_The task_
What you return must be the full listing, word for word, with no images in it.

_The data_
--- START ---

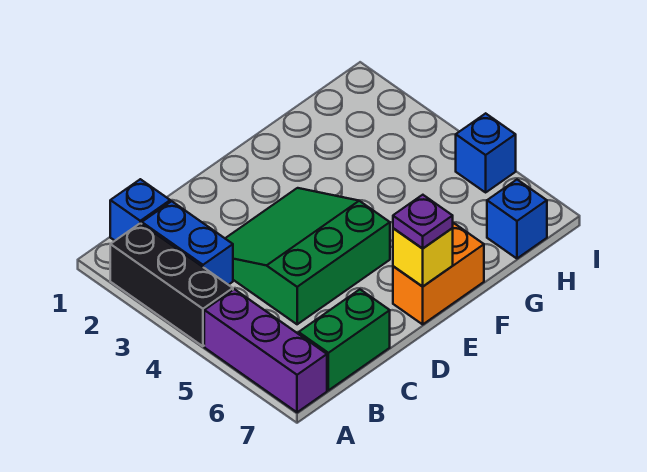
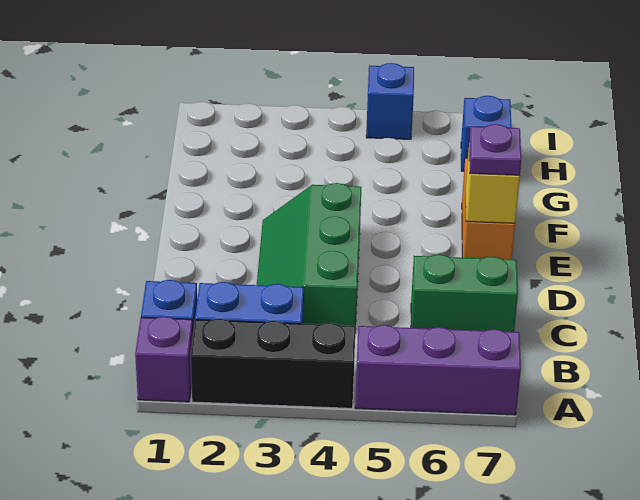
none -> purple brick A1 level 1
green brick B7:C7 level 1 -> green brick C6:C7 level 1
green slope C3:E5 level 1 top 5 -> green slope C3:E4 level 1 top 4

--- END ---

_Answer to the exercise_
none -> purple brick A1 level 1
green brick B7:C7 level 1 -> green brick C6:C7 level 1
green slope C3:E5 level 1 top 5 -> green slope C3:E4 level 1 top 4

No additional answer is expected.